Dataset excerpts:
=-=-=-=-=

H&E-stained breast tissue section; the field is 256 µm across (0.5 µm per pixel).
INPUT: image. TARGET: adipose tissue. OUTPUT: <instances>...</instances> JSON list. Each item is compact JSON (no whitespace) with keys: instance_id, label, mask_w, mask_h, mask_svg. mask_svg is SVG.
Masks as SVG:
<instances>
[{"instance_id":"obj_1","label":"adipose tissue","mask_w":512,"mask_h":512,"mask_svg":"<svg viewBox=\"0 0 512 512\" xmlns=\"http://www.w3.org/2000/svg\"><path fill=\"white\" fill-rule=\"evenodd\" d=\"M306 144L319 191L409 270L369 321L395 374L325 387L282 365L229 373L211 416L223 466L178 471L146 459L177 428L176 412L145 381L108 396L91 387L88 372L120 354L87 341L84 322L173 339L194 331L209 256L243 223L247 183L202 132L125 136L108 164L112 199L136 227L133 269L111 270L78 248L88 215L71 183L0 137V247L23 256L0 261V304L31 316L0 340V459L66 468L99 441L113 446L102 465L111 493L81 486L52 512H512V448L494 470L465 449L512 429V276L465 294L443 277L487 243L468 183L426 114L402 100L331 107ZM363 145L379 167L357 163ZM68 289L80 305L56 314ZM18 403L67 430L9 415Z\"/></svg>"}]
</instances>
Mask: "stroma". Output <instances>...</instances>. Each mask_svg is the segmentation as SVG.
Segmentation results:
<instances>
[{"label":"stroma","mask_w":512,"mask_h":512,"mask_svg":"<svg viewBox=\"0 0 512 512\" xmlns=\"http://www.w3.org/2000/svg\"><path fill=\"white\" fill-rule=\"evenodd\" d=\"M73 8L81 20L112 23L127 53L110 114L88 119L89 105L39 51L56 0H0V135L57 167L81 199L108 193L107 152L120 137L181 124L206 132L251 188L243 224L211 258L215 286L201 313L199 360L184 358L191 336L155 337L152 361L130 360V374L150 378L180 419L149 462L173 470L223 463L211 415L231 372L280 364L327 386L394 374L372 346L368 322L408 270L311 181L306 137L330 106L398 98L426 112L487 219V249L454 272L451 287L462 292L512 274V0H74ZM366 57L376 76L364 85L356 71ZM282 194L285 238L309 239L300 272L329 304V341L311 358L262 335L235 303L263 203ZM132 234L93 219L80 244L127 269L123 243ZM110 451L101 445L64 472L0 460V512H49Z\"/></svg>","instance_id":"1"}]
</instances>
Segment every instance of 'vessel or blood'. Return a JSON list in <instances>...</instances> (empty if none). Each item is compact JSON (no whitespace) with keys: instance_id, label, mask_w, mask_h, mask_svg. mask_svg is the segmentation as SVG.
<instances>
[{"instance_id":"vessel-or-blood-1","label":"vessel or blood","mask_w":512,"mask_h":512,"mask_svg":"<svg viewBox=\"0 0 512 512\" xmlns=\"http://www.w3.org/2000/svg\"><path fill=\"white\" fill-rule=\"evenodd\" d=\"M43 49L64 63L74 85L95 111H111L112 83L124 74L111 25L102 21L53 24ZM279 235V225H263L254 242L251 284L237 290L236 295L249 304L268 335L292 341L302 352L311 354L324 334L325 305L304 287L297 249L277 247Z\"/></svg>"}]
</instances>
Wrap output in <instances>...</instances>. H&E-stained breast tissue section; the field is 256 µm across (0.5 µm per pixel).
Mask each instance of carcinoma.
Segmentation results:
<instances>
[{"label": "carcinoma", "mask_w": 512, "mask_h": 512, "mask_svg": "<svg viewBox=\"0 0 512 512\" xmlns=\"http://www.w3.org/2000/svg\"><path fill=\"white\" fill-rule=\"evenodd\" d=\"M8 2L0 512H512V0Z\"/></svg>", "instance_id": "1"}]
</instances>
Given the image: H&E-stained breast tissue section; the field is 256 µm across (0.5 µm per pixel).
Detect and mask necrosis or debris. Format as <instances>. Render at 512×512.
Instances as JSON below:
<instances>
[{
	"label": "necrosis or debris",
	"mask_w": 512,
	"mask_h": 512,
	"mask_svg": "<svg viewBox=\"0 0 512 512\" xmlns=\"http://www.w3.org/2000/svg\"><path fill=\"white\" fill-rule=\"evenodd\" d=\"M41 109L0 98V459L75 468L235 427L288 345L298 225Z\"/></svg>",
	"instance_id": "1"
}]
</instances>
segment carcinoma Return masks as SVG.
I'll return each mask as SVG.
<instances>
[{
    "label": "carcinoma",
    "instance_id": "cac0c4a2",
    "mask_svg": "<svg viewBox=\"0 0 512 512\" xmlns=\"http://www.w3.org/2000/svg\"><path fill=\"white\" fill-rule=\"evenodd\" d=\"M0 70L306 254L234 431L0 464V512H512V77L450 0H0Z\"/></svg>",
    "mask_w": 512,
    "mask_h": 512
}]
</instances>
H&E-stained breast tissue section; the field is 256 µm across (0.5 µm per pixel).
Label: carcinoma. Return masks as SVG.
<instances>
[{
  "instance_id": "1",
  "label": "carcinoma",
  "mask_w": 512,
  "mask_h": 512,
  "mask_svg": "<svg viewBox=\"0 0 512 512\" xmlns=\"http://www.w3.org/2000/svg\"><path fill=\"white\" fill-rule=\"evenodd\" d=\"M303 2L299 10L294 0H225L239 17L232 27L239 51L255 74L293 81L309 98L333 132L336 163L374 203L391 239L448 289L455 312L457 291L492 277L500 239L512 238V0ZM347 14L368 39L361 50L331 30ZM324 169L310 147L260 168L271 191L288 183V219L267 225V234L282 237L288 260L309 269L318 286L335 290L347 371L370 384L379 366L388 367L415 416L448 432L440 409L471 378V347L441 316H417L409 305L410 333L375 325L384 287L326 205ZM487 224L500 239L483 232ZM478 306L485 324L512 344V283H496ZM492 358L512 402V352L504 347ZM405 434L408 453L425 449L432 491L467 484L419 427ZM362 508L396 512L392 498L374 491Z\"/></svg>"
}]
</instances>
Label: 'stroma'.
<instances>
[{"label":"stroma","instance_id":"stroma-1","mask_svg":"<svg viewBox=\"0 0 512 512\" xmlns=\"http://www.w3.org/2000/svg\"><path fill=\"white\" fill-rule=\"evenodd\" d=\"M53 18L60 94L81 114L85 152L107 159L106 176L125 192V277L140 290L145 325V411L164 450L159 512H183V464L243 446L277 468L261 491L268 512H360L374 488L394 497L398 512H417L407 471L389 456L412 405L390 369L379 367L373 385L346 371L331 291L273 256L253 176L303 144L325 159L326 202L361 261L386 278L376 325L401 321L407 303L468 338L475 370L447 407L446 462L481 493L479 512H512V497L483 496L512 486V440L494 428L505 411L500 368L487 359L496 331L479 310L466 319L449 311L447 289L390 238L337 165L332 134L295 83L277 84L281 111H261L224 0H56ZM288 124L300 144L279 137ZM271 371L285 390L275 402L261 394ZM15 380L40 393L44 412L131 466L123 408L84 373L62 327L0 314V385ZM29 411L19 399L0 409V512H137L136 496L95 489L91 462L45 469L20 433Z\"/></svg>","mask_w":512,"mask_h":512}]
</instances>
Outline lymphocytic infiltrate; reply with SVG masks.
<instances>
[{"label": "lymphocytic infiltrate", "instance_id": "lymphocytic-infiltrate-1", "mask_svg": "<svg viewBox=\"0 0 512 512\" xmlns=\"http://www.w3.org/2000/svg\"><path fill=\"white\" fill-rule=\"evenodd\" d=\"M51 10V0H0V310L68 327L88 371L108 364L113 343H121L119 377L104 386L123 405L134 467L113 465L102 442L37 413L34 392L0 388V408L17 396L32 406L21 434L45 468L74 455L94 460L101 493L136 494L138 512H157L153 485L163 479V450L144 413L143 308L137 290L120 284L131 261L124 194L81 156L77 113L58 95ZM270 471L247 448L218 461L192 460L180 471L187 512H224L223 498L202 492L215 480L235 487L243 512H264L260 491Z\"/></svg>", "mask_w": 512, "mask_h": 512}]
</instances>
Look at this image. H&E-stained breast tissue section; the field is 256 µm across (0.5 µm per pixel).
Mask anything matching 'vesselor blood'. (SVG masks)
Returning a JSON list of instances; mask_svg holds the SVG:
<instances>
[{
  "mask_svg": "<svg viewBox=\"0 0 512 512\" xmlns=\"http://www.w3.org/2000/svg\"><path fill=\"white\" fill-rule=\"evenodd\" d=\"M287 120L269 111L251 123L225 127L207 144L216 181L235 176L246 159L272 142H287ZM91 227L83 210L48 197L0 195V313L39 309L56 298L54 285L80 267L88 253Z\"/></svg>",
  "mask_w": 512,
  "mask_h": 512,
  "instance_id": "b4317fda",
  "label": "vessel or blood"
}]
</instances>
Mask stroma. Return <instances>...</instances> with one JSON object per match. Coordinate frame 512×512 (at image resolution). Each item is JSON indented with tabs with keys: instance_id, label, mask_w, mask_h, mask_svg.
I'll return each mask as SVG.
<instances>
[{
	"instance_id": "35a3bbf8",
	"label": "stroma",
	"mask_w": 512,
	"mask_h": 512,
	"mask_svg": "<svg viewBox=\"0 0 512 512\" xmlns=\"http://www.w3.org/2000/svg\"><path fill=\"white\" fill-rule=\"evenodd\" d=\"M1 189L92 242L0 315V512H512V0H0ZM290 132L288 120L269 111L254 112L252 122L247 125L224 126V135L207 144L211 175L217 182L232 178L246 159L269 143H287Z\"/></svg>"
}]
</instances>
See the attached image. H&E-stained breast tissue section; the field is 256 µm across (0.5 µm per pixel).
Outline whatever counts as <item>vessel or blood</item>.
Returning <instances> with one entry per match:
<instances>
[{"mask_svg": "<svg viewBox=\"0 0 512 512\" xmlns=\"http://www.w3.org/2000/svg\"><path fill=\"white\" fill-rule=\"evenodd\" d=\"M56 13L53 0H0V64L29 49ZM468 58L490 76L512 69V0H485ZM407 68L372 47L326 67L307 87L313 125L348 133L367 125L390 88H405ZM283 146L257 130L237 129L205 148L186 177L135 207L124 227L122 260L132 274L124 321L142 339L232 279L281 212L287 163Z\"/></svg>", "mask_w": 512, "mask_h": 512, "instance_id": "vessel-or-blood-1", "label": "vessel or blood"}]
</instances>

=-=-=-=-=

PROBLEM TO SOLVE:
Copy every line from the records above that contains the word "pixel".

WRITTEN RESPONSE:
H&E-stained breast tissue section; the field is 256 µm across (0.5 µm per pixel).
Wrap output in <instances>...</instances>. H&E-stained breast tissue section; the field is 256 µm across (0.5 µm per pixel).
Given the image: H&E-stained breast tissue section; the field is 256 µm across (0.5 µm per pixel).
H&E-stained breast tissue section; the field is 256 µm across (0.5 µm per pixel).
Look at this image. H&E-stained breast tissue section; the field is 256 µm across (0.5 µm per pixel).
See the attached image. H&E-stained breast tissue section; the field is 256 µm across (0.5 µm per pixel).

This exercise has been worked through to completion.